(PROMPT): The lines of the records that include "blue" should all be copied.

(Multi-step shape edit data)
-- -- --

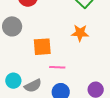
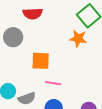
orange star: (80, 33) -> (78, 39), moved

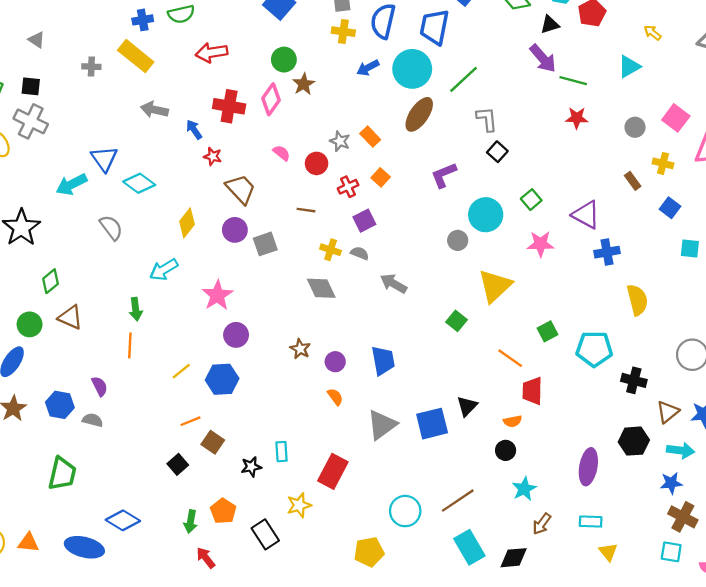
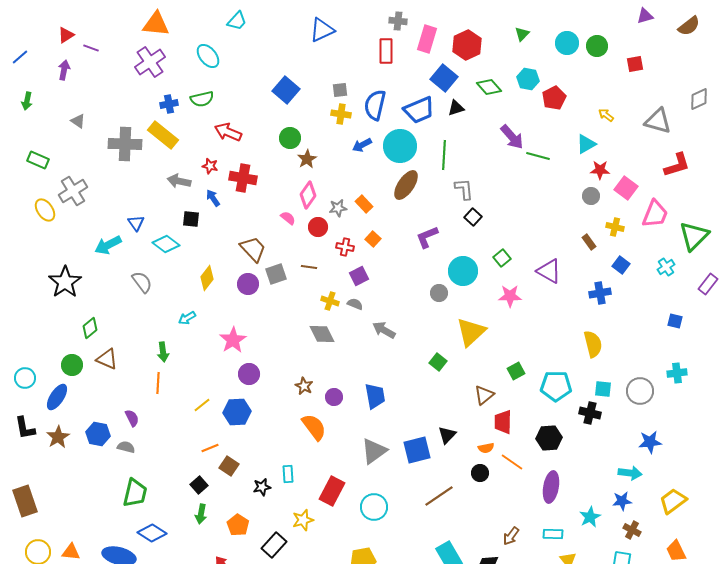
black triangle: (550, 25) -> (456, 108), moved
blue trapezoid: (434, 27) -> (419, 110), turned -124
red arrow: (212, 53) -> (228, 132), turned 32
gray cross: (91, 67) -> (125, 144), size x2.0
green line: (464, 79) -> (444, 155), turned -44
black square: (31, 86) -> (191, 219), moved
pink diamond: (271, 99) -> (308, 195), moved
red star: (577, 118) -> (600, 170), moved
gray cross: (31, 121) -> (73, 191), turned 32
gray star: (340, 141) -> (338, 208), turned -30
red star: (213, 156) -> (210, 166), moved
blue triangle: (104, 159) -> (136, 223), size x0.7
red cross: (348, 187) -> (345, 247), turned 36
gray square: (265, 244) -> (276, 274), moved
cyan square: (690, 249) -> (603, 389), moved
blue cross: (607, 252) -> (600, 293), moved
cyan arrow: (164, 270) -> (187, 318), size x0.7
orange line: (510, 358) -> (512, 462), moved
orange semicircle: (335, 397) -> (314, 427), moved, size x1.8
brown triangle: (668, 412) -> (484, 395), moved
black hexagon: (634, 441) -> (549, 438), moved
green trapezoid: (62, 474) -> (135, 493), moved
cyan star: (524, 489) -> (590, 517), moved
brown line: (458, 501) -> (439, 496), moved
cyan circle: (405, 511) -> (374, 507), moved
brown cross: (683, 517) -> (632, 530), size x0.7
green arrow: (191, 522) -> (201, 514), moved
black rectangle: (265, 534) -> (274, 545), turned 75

-- -- --

(OUTPUT):
blue trapezoid: (434, 27) -> (419, 110), turned -124
blue triangle: (104, 159) -> (136, 223), size x0.7
blue cross: (607, 252) -> (600, 293), moved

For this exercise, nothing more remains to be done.